■ **AIM OF THE TASK**: Once you find the line that contains "BT1: 3.7V (plus" in the entries below, give it again along with every following line, unchanged, through the final one.

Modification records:

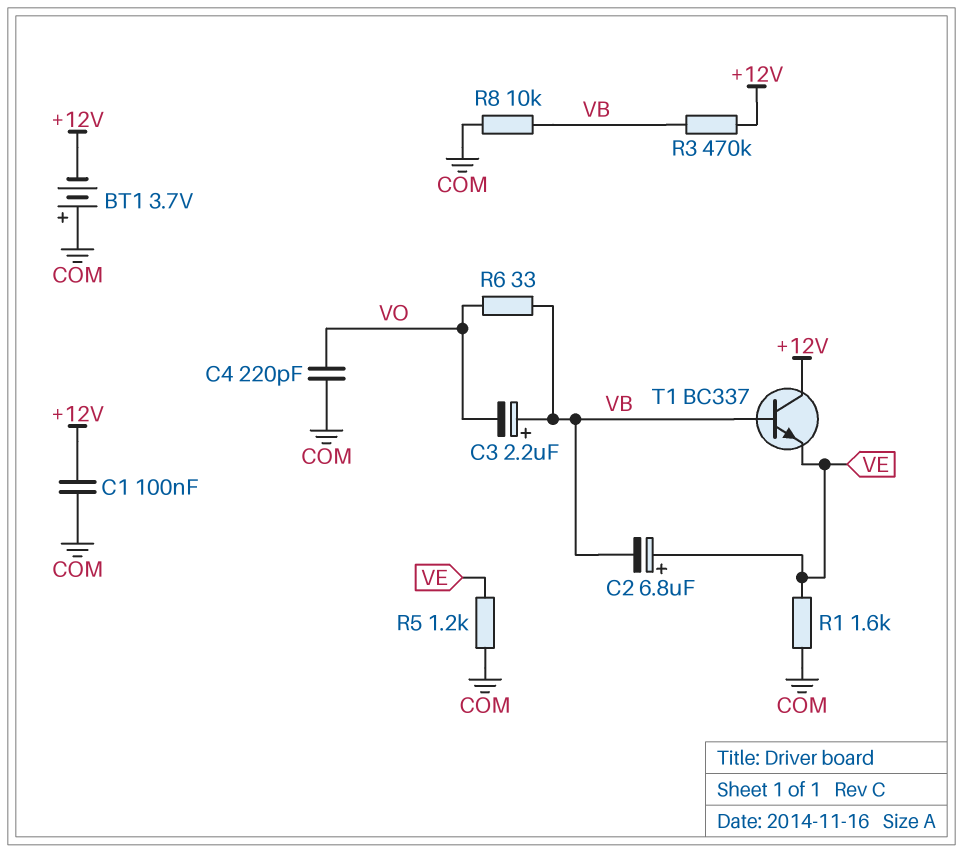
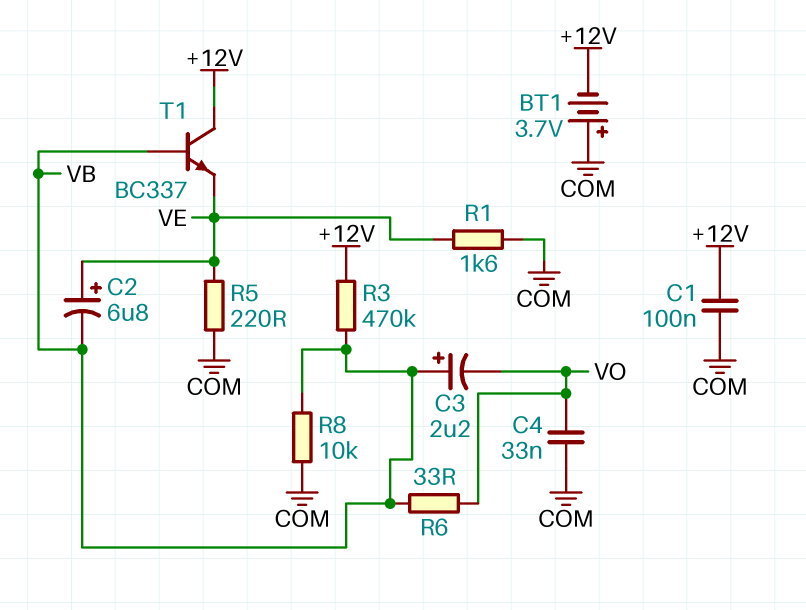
C4: 220pF (COM, VO) -> 33nF (COM, VO)
R5: 1.2k (COM, VE) -> 220 (COM, VE)

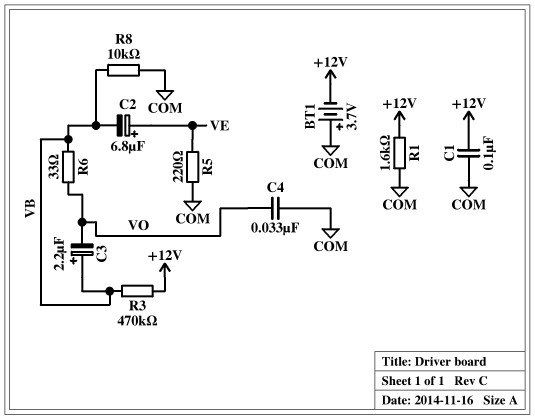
R1: 1.6k (COM, VE) -> 1.6k (+12V, COM)
T1: NPN BC337 (B VB, C +12V, E VE) -> none

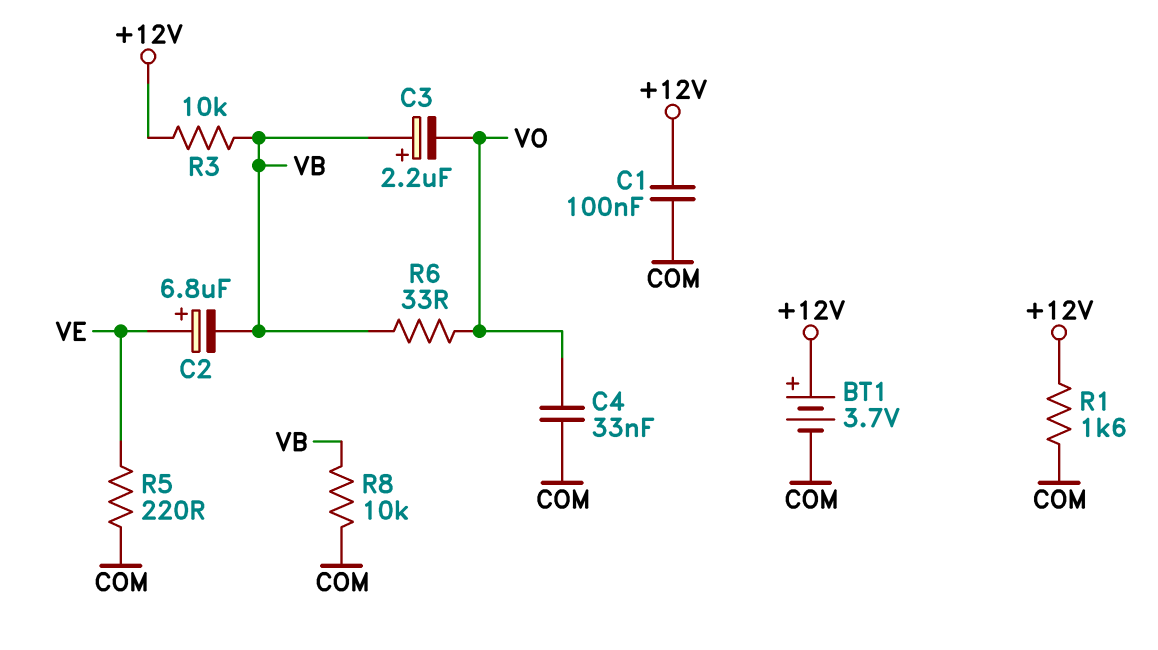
BT1: 3.7V (plus COM, minus +12V) -> 3.7V (plus +12V, minus COM)
R3: 470k (+12V, VB) -> 10k (+12V, VB)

■ **TASK ANSWER**:
BT1: 3.7V (plus COM, minus +12V) -> 3.7V (plus +12V, minus COM)
R3: 470k (+12V, VB) -> 10k (+12V, VB)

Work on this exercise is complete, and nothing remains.